(Target pointing data)
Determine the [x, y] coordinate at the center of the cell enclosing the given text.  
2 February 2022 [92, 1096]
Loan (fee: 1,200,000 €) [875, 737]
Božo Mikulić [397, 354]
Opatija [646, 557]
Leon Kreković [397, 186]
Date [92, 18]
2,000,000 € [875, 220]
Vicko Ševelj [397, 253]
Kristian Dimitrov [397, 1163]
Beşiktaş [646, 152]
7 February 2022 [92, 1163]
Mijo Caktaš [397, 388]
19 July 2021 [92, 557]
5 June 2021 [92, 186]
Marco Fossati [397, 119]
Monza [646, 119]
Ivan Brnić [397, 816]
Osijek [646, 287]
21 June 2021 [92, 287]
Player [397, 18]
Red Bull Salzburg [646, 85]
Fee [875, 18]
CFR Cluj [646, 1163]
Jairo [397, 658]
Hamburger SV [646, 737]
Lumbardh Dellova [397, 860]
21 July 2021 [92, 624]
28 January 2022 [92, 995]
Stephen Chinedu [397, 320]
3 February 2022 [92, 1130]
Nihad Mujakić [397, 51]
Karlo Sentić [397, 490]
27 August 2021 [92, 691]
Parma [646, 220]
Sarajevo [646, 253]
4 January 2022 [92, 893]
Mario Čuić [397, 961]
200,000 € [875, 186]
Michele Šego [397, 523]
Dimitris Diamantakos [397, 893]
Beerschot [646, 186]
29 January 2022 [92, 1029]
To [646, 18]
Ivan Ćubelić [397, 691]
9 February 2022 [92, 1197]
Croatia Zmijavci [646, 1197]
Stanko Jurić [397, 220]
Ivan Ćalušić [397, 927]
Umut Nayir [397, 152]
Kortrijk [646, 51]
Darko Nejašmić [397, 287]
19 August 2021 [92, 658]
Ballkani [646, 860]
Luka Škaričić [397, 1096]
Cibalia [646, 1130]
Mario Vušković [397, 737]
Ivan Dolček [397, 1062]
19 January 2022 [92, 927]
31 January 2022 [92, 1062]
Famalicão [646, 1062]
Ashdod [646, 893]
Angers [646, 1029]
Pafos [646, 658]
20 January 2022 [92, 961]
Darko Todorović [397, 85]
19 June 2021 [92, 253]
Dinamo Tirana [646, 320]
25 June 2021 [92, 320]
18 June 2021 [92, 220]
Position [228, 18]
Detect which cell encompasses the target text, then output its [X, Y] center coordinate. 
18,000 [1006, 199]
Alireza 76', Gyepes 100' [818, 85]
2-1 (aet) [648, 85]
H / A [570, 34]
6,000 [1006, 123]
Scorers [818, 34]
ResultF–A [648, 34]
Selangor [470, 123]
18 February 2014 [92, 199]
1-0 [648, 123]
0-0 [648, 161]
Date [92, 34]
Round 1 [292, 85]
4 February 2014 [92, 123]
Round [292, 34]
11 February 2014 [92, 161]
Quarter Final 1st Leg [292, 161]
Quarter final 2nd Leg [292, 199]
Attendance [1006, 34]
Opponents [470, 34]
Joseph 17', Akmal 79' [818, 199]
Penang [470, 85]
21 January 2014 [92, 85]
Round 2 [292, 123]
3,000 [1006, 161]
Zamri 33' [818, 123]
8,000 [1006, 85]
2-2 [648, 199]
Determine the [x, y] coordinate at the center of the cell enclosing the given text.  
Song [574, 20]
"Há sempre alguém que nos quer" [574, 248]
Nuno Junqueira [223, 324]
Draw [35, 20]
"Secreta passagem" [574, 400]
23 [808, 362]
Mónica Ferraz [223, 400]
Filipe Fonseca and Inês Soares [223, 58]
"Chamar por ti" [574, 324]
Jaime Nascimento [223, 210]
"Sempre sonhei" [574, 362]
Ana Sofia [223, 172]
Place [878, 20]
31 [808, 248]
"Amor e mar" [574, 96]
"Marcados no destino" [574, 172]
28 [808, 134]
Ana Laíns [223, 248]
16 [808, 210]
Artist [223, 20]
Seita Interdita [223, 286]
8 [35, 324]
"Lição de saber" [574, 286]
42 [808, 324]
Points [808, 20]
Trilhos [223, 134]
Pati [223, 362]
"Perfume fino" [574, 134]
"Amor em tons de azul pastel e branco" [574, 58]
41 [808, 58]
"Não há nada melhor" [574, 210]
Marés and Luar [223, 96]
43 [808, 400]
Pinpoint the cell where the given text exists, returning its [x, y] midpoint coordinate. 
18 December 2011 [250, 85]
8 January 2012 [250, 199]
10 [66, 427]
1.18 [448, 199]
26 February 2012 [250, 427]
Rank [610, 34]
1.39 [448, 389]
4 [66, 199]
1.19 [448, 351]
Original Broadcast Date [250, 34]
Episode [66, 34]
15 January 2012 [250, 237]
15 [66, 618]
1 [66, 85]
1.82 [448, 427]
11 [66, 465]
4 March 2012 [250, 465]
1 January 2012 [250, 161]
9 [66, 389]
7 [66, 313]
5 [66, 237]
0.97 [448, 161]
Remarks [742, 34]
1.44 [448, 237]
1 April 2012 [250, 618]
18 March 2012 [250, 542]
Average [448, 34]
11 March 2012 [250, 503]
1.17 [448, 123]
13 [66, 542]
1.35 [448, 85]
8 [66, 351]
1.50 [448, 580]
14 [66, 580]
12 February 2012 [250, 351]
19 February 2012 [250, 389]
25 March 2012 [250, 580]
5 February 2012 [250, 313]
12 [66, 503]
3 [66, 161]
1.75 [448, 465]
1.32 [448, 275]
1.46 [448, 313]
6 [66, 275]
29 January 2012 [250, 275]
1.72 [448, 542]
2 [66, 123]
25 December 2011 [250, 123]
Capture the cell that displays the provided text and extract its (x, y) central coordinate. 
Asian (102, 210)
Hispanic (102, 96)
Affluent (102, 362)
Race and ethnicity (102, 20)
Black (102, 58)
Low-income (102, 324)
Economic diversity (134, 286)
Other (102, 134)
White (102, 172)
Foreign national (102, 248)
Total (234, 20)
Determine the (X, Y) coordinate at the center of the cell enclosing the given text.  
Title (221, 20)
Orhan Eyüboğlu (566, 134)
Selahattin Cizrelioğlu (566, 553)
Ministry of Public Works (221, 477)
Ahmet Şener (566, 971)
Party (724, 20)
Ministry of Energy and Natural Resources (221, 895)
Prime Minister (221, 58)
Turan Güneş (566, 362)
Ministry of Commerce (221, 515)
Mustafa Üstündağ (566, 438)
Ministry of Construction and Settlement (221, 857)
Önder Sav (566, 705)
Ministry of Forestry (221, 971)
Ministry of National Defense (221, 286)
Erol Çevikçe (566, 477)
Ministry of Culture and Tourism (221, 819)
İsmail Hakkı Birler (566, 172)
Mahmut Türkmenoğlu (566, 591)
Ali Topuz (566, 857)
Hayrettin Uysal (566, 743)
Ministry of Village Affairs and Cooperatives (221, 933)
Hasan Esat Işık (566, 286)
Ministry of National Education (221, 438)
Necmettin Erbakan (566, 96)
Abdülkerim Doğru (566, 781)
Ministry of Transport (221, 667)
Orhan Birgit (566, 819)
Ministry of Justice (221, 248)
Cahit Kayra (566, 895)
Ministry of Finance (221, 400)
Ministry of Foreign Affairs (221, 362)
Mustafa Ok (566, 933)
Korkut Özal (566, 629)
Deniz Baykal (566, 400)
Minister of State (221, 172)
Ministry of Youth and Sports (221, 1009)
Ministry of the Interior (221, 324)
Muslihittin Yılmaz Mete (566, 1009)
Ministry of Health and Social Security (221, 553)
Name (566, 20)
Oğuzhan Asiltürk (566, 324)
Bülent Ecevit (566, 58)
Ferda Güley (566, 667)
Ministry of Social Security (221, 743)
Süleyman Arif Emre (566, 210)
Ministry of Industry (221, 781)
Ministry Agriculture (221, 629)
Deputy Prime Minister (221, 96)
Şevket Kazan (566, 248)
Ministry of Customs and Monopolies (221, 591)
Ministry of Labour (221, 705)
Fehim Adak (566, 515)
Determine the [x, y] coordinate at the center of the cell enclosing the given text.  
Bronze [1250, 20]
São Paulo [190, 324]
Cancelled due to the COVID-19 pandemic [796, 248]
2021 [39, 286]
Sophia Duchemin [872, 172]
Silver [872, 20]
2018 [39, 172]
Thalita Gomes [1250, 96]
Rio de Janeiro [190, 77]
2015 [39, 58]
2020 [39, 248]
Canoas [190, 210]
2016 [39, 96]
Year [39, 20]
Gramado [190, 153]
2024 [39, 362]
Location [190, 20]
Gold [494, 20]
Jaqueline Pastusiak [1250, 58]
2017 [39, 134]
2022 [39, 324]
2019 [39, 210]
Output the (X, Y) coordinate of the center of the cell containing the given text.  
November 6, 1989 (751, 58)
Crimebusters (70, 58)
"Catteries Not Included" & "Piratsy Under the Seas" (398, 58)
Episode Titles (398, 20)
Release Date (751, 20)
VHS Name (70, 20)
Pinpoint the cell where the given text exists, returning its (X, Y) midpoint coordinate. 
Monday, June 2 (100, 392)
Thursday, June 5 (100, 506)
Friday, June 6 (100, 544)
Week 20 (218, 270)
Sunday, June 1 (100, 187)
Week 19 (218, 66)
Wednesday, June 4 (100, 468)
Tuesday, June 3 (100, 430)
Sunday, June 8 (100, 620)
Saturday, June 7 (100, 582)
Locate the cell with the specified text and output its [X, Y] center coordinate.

**TO BE DONE:** Select every line from the rows above that contains the word "Security" and copy each one out.

**THE REPLY:**
Ministry of Health and Social Security (221, 553)
Ministry of Social Security (221, 743)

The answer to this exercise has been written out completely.